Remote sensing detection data

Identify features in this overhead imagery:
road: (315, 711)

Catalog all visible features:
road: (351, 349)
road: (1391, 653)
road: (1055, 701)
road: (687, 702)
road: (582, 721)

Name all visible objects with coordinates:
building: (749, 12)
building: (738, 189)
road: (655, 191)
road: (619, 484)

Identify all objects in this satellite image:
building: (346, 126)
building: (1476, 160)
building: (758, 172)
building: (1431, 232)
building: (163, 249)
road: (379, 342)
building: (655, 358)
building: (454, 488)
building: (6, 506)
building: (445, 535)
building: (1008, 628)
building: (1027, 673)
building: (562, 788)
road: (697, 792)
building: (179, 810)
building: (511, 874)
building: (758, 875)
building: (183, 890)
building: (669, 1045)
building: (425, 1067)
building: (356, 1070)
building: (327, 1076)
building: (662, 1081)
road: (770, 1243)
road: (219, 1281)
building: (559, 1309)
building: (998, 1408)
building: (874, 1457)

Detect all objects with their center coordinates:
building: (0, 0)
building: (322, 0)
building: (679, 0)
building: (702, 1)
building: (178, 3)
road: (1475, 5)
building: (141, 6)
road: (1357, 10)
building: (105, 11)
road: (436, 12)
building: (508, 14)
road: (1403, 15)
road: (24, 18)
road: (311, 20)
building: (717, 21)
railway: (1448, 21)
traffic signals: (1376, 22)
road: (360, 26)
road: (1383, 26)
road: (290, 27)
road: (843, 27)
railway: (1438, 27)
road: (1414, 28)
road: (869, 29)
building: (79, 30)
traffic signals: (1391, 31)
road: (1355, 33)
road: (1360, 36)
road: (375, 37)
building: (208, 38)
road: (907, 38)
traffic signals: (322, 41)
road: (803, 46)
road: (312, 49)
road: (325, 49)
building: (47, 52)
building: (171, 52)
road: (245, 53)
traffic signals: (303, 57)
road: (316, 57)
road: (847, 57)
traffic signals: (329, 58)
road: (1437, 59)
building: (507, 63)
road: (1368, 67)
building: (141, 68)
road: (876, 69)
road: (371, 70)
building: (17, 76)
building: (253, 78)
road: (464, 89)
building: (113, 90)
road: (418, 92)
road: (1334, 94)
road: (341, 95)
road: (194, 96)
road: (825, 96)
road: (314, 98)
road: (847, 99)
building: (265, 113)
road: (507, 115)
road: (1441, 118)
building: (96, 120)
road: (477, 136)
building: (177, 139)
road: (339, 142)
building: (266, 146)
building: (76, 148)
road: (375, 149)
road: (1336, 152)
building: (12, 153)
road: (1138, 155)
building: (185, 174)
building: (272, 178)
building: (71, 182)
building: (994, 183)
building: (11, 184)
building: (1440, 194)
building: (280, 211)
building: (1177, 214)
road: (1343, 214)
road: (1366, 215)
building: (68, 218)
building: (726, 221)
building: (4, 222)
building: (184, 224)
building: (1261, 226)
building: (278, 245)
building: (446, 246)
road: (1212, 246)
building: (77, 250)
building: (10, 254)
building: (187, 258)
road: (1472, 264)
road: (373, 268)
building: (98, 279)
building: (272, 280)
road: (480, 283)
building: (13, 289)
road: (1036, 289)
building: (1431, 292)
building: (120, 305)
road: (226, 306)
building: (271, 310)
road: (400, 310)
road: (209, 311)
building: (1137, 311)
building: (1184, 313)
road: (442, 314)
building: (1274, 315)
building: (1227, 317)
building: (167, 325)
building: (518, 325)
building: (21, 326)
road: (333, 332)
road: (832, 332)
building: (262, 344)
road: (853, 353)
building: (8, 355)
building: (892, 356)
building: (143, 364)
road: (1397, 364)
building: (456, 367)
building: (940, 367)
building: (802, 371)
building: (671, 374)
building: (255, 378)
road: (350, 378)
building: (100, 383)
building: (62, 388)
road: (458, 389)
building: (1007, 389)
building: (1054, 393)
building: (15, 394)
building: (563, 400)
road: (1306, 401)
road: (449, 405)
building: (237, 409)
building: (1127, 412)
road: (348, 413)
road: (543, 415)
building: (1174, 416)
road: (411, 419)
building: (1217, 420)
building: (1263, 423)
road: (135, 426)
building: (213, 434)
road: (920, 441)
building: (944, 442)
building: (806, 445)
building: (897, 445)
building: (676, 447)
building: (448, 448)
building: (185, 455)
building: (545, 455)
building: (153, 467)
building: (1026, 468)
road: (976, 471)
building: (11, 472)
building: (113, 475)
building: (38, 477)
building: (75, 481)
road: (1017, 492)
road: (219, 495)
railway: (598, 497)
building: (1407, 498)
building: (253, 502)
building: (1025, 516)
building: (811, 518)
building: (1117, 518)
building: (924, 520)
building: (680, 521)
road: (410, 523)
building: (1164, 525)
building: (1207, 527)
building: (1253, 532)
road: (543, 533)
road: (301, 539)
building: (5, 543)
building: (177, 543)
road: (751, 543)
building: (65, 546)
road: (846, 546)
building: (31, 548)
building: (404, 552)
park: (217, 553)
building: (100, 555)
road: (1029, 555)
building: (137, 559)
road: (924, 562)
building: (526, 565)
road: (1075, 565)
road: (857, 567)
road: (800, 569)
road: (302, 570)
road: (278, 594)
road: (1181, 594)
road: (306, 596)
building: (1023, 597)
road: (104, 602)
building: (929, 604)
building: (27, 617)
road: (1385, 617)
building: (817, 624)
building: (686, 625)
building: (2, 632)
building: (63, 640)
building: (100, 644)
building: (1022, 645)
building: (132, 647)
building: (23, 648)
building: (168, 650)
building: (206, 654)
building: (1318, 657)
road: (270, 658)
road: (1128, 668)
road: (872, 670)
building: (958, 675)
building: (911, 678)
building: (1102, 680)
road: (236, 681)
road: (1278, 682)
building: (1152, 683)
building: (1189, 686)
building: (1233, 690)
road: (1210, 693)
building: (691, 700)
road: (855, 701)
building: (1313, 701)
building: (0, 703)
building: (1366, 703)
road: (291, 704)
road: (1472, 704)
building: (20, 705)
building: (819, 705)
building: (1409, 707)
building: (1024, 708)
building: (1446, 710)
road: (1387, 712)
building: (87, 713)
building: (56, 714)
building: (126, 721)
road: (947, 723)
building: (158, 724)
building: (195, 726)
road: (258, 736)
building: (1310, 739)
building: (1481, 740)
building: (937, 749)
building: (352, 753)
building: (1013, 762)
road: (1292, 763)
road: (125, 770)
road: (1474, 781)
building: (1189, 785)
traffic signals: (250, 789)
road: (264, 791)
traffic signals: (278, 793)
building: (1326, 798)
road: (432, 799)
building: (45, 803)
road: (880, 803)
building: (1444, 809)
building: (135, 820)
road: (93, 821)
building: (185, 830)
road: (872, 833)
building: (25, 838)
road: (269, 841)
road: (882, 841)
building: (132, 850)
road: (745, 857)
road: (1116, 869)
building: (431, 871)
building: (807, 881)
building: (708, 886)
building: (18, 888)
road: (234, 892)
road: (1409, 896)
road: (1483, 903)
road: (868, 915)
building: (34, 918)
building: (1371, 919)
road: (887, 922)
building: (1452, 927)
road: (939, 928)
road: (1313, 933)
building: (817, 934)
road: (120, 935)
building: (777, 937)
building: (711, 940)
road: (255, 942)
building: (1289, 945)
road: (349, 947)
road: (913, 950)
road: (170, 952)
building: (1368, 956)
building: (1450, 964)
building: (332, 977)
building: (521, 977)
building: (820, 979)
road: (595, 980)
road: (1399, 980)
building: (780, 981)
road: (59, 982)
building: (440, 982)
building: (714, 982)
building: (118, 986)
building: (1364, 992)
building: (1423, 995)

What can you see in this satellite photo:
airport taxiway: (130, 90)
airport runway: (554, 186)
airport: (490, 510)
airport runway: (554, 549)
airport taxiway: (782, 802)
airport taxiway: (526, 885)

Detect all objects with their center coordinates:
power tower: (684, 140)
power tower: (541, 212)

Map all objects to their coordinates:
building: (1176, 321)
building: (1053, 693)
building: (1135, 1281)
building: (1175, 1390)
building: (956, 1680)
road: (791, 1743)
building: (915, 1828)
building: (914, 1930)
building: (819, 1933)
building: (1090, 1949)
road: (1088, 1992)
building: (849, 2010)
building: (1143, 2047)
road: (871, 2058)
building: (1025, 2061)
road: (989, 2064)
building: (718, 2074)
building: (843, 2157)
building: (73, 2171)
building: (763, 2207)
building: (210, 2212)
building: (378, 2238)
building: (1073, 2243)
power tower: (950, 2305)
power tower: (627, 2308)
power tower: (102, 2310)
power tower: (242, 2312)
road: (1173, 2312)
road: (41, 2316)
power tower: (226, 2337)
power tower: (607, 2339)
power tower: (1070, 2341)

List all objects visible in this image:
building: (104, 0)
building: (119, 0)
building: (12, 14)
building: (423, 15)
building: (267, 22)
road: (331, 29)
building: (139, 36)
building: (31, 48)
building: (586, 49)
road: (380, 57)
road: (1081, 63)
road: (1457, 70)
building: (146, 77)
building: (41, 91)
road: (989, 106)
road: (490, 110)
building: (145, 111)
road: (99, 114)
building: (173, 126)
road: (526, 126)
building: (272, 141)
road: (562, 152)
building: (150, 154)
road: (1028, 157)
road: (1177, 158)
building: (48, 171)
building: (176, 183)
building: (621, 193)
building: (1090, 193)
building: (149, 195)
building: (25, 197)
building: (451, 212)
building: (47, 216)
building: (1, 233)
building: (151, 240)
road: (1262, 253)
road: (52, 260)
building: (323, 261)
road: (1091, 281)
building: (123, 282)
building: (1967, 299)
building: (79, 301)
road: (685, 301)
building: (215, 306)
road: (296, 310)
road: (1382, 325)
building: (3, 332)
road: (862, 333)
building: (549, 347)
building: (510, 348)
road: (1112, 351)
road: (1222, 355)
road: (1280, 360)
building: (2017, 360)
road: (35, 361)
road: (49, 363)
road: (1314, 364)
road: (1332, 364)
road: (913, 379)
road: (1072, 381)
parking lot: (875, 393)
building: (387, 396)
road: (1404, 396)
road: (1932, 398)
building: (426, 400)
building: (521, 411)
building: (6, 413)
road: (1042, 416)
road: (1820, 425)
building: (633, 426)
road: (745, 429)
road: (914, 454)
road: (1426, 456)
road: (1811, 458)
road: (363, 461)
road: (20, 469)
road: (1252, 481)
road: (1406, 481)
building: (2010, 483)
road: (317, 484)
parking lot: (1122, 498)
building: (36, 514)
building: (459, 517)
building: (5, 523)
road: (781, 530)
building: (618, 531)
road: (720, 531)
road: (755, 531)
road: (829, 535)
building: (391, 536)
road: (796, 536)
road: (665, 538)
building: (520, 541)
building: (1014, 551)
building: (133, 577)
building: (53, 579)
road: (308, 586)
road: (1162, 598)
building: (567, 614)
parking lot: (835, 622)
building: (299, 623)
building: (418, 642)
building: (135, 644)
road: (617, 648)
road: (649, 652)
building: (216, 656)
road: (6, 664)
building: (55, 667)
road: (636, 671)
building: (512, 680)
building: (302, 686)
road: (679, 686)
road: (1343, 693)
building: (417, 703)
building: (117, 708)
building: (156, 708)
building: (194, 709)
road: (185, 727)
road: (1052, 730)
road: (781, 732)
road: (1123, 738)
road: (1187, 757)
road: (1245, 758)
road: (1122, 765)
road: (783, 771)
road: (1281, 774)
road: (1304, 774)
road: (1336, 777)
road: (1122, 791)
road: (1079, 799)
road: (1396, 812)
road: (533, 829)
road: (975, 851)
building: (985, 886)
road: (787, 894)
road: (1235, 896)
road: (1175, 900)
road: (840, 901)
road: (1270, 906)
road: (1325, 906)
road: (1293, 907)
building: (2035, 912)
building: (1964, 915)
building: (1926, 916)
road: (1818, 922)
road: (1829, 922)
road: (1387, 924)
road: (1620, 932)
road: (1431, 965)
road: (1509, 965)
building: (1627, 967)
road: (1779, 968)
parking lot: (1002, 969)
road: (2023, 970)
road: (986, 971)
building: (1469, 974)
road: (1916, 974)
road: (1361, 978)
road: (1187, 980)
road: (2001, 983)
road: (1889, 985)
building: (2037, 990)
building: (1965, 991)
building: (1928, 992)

Assignment: Tally up the lines above containing "Identify"; the number is the full answer.

Expected answer: 2